Before-and-after scene images
= Beginning of Section =

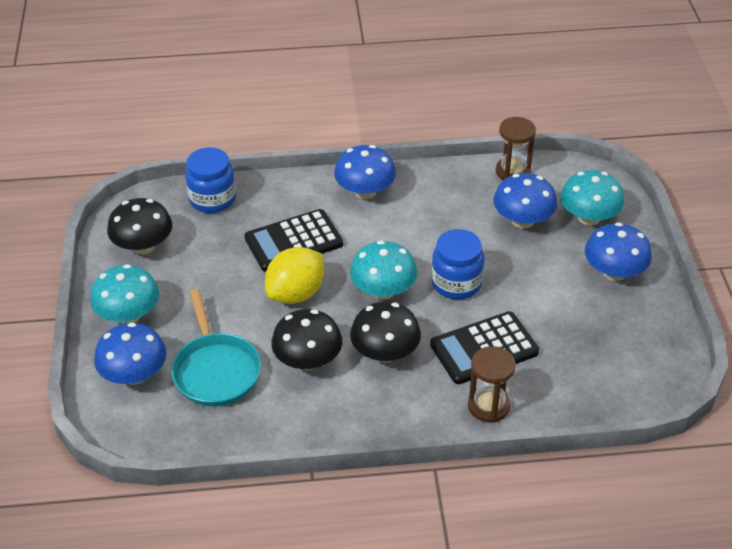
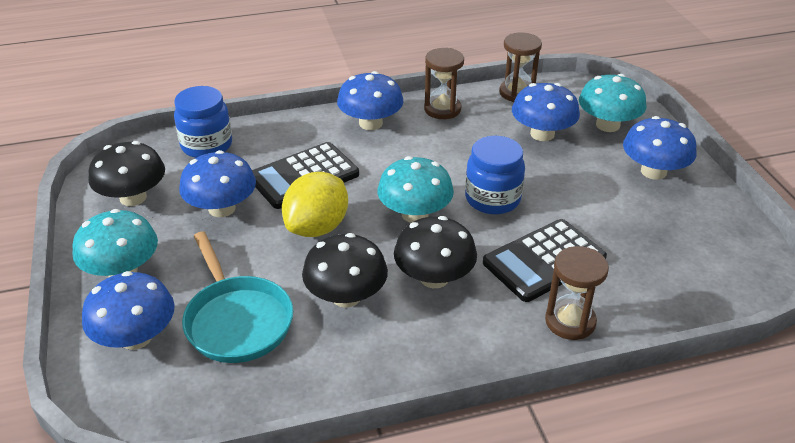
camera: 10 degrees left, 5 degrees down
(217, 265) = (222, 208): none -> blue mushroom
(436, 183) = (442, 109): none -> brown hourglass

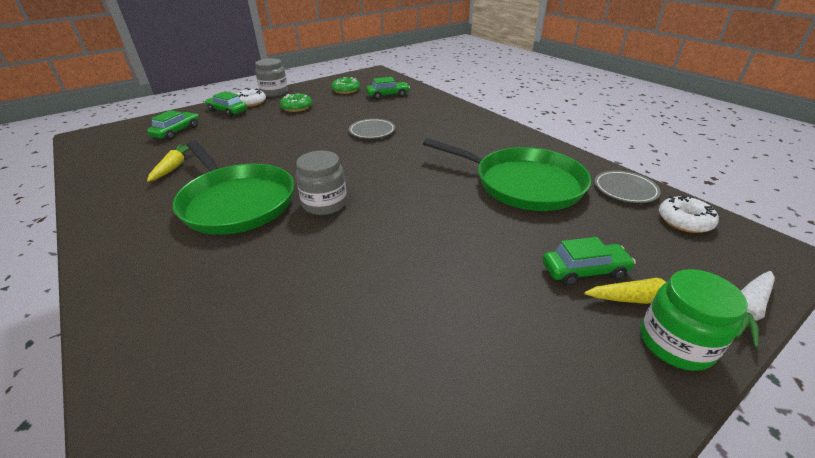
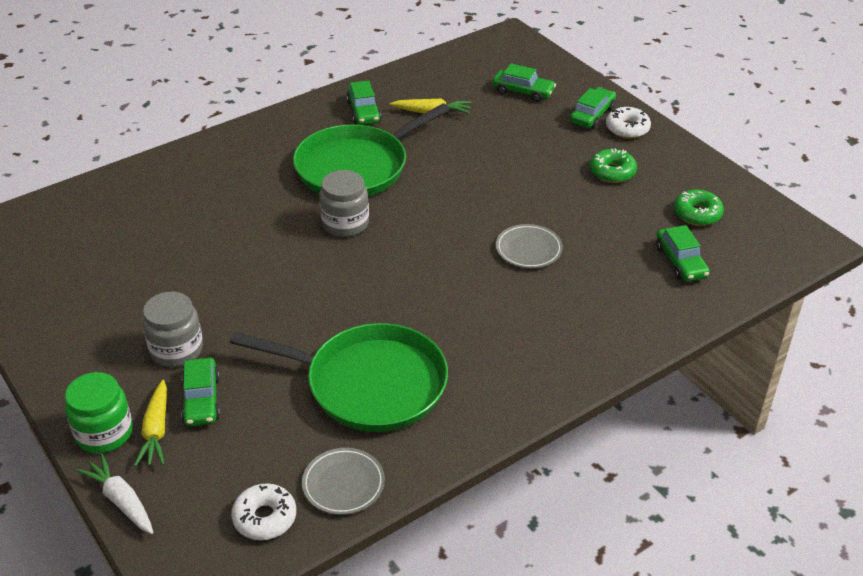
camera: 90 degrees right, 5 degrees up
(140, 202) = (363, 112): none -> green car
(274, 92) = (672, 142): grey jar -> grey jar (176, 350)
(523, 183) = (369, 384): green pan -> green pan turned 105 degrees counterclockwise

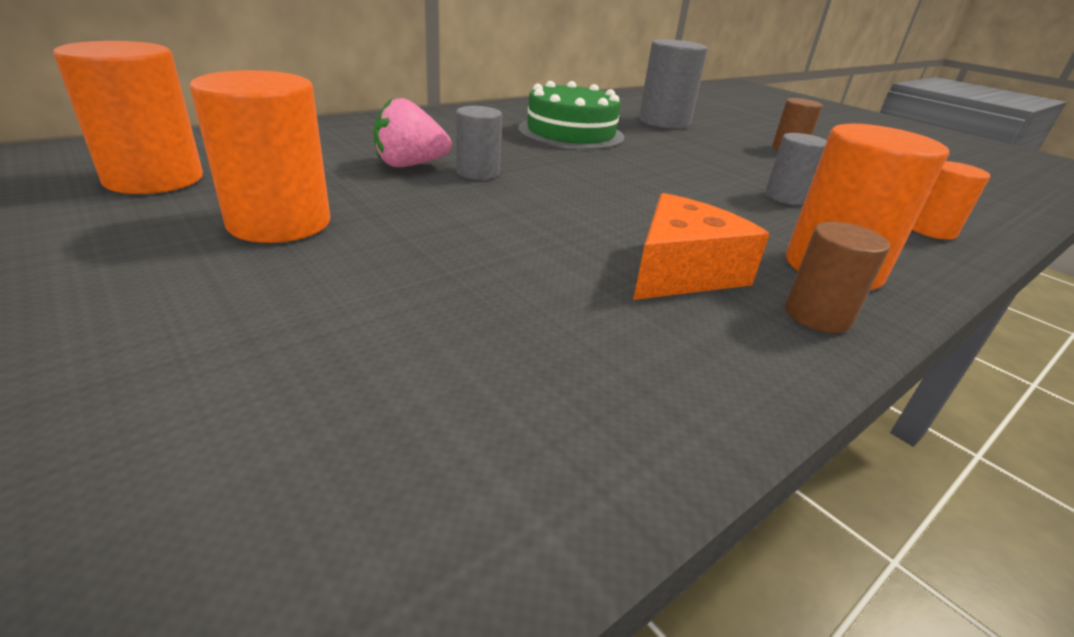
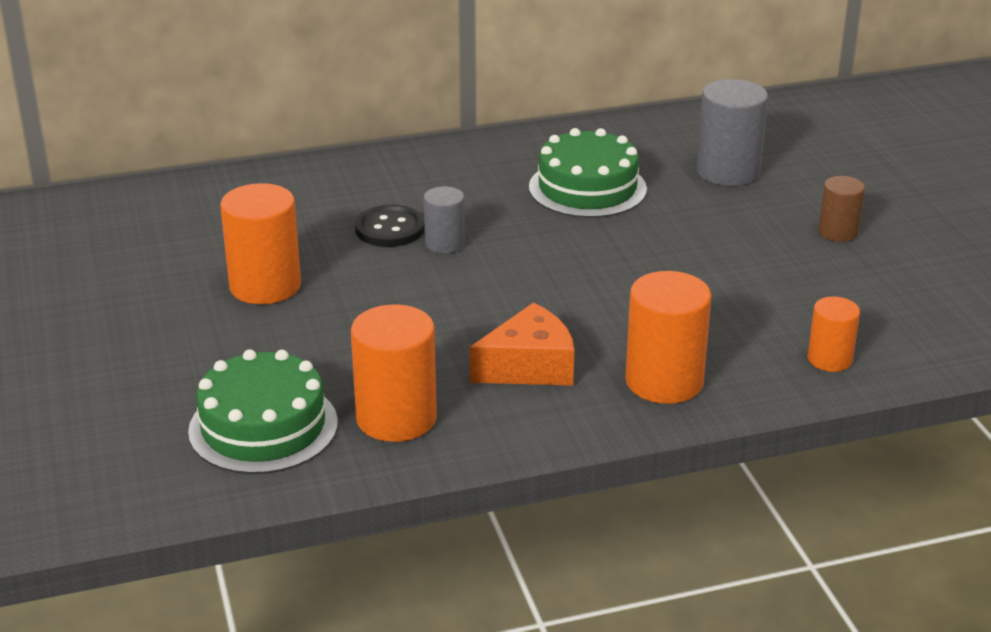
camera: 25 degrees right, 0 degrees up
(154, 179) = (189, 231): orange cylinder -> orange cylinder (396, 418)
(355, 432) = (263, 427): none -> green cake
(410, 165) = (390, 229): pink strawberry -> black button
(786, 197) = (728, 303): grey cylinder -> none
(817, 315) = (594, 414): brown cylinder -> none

= End of Section =

Return only the lines running from the start of the entries above to the line that contains "(355, 432) = (263, 427): none -> green cake", inclusive, and omit every picture.

camera: 10 degrees left, 5 degrees down
(217, 265) = (222, 208): none -> blue mushroom
(436, 183) = (442, 109): none -> brown hourglass

camera: 90 degrees right, 5 degrees up
(140, 202) = (363, 112): none -> green car
(274, 92) = (672, 142): grey jar -> grey jar (176, 350)
(523, 183) = (369, 384): green pan -> green pan turned 105 degrees counterclockwise

camera: 25 degrees right, 0 degrees up
(154, 179) = (189, 231): orange cylinder -> orange cylinder (396, 418)
(355, 432) = (263, 427): none -> green cake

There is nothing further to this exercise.